■ **Task statement**:
Using the data below, return the stretch from the line that contains "D2: none -> diode 1N4001 (A SIG3, K VRAW)" through the line that contains "D4: LED blue", both included, exactly as it stands and nothing beyond it.
--- Data for the task Enclosed Below ---
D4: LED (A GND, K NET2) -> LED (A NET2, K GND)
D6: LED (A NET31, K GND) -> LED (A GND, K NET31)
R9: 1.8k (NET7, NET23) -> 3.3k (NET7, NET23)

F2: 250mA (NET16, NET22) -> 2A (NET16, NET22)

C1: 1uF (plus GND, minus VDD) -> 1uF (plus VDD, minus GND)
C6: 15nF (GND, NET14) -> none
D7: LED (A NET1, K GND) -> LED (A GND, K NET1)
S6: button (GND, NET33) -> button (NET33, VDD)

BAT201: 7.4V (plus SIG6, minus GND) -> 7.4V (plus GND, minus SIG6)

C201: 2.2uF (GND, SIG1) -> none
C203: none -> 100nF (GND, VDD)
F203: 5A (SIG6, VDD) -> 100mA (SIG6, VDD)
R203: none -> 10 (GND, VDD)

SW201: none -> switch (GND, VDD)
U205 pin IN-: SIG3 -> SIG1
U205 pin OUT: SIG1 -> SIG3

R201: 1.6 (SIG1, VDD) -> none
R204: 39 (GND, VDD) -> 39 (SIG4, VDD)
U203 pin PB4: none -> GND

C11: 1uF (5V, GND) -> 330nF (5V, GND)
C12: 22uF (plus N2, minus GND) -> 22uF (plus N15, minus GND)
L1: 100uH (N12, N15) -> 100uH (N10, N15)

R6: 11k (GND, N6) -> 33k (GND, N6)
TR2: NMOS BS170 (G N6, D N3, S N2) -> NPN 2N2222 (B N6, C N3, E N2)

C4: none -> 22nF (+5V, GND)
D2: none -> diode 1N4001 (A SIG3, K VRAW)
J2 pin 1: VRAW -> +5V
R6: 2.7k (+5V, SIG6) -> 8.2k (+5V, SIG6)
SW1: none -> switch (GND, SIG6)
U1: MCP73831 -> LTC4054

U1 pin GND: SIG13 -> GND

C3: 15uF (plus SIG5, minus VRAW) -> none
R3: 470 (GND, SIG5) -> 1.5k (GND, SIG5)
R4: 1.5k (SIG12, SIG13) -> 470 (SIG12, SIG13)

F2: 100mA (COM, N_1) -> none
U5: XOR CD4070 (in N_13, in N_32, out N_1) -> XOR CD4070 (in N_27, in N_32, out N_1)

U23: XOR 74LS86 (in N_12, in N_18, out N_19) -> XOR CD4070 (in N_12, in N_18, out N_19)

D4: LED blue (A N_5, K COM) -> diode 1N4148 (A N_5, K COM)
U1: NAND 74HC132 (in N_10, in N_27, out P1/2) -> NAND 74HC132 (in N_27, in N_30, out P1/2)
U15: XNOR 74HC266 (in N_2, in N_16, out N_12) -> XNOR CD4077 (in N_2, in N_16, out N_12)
--- End of Enclosed Data for the task ---
■ **Solution for this task**:
D2: none -> diode 1N4001 (A SIG3, K VRAW)
J2 pin 1: VRAW -> +5V
R6: 2.7k (+5V, SIG6) -> 8.2k (+5V, SIG6)
SW1: none -> switch (GND, SIG6)
U1: MCP73831 -> LTC4054

U1 pin GND: SIG13 -> GND

C3: 15uF (plus SIG5, minus VRAW) -> none
R3: 470 (GND, SIG5) -> 1.5k (GND, SIG5)
R4: 1.5k (SIG12, SIG13) -> 470 (SIG12, SIG13)

F2: 100mA (COM, N_1) -> none
U5: XOR CD4070 (in N_13, in N_32, out N_1) -> XOR CD4070 (in N_27, in N_32, out N_1)

U23: XOR 74LS86 (in N_12, in N_18, out N_19) -> XOR CD4070 (in N_12, in N_18, out N_19)

D4: LED blue (A N_5, K COM) -> diode 1N4148 (A N_5, K COM)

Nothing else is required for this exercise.